• [SET PROBLEM]: Copy every row below word for word, leaving out the pictures.
** START OF EXERCISE MATERIAL **
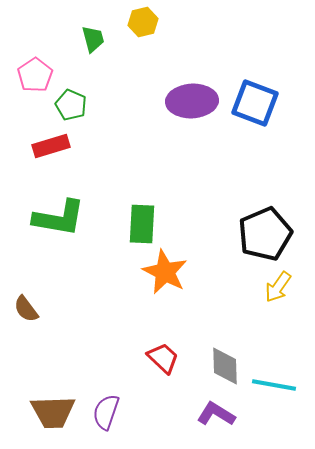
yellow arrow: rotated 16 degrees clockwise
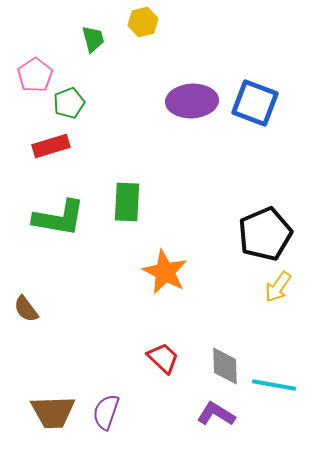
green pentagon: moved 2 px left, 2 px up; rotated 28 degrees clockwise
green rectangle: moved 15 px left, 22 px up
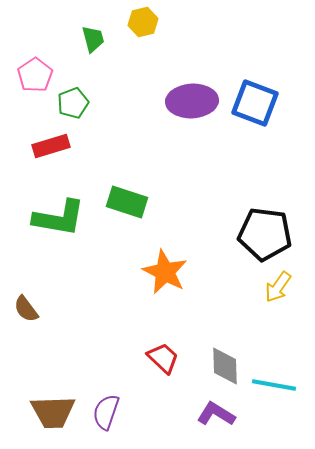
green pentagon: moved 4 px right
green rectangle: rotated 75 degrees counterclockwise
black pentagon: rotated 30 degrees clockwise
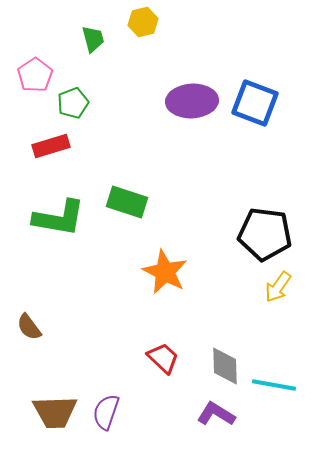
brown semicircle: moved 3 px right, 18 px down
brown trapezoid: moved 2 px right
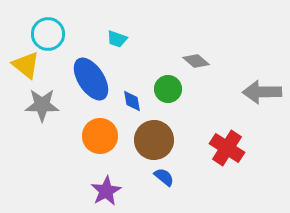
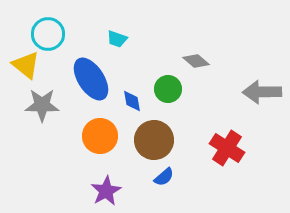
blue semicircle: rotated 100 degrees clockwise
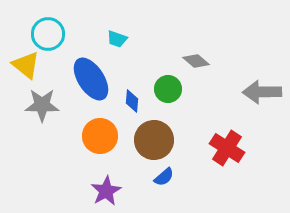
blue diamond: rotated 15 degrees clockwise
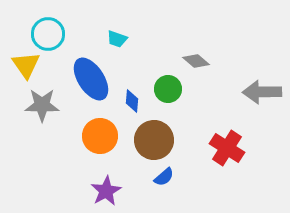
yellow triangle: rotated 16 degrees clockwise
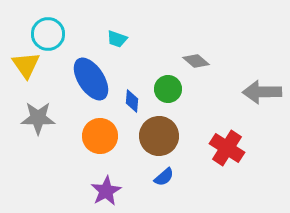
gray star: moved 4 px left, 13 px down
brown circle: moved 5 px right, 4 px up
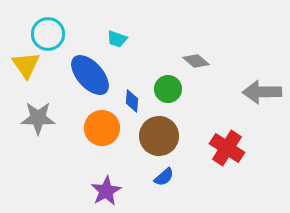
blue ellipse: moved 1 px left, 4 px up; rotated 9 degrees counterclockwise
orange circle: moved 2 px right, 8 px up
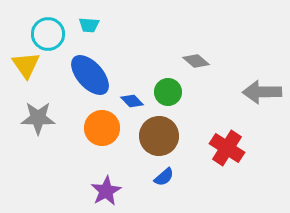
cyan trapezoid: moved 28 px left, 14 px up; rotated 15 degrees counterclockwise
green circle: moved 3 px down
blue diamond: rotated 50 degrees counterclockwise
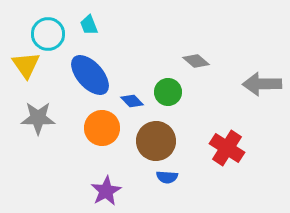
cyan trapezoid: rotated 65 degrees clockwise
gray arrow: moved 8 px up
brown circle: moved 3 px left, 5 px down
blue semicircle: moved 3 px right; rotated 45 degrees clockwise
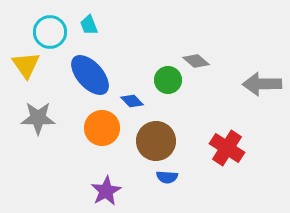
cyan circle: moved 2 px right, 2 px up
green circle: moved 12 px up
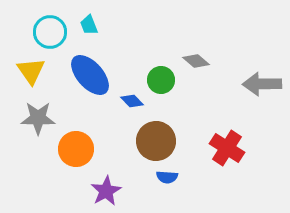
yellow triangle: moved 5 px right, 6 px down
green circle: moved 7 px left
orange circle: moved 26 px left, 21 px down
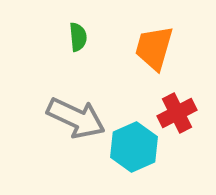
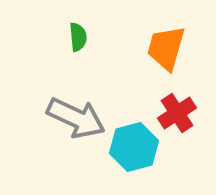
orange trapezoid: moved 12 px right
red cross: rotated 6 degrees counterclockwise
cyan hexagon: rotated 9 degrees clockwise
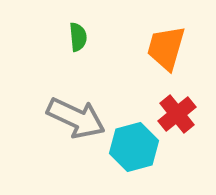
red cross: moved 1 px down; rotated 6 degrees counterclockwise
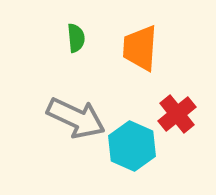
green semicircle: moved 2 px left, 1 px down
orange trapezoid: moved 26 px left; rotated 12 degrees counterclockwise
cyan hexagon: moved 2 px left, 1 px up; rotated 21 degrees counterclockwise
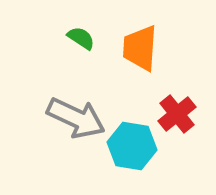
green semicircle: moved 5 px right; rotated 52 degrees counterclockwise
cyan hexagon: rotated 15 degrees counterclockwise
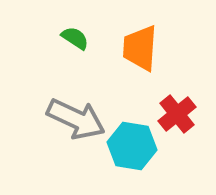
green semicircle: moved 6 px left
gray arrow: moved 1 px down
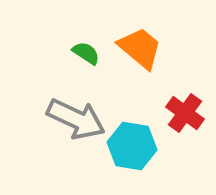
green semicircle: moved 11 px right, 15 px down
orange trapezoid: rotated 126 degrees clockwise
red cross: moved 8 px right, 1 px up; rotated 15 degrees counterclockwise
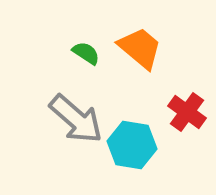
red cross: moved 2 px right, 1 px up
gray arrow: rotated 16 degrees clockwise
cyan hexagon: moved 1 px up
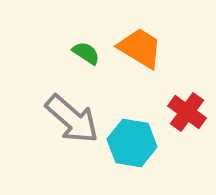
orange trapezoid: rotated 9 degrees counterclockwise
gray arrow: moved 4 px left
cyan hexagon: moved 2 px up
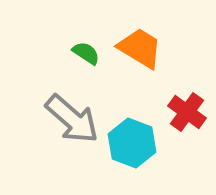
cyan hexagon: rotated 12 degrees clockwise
** END OF EXERCISE MATERIAL **
• [FULL RESPONSE]:
yellow arrow: rotated 16 degrees clockwise
green pentagon: moved 2 px left, 2 px up; rotated 28 degrees clockwise
green rectangle: moved 15 px left, 22 px up
green pentagon: moved 4 px right
green rectangle: rotated 75 degrees counterclockwise
black pentagon: rotated 30 degrees clockwise
brown semicircle: moved 3 px right, 18 px down
brown trapezoid: moved 2 px right
blue semicircle: rotated 100 degrees clockwise
blue diamond: rotated 15 degrees clockwise
yellow triangle: rotated 16 degrees clockwise
gray star: moved 4 px left, 13 px down
brown circle: moved 5 px right, 4 px up
blue ellipse: moved 1 px left, 4 px up; rotated 9 degrees counterclockwise
orange circle: moved 2 px right, 8 px up
cyan trapezoid: moved 28 px left, 14 px up; rotated 15 degrees counterclockwise
green circle: moved 3 px down
blue diamond: rotated 50 degrees counterclockwise
cyan trapezoid: rotated 65 degrees clockwise
gray arrow: moved 8 px up
brown circle: moved 3 px left, 5 px down
blue semicircle: moved 3 px right; rotated 45 degrees clockwise
cyan circle: moved 2 px right, 2 px up
green circle: moved 12 px up
yellow triangle: moved 5 px right, 6 px down
green circle: moved 7 px left
orange circle: moved 26 px left, 21 px down
orange trapezoid: moved 12 px right
red cross: rotated 6 degrees counterclockwise
cyan hexagon: rotated 9 degrees clockwise
red cross: moved 1 px down; rotated 6 degrees counterclockwise
green semicircle: moved 2 px left, 1 px down
orange trapezoid: moved 26 px left; rotated 12 degrees counterclockwise
cyan hexagon: moved 2 px left, 1 px up; rotated 21 degrees counterclockwise
green semicircle: moved 5 px right; rotated 52 degrees counterclockwise
cyan hexagon: rotated 15 degrees counterclockwise
green semicircle: moved 6 px left
gray arrow: moved 1 px down
green semicircle: moved 11 px right, 15 px down
orange trapezoid: rotated 126 degrees clockwise
red cross: moved 8 px right, 1 px up; rotated 15 degrees counterclockwise
red cross: moved 2 px right, 1 px up
gray arrow: rotated 16 degrees clockwise
cyan hexagon: moved 1 px up
orange trapezoid: rotated 9 degrees counterclockwise
gray arrow: moved 4 px left
cyan hexagon: moved 2 px up
cyan hexagon: rotated 12 degrees clockwise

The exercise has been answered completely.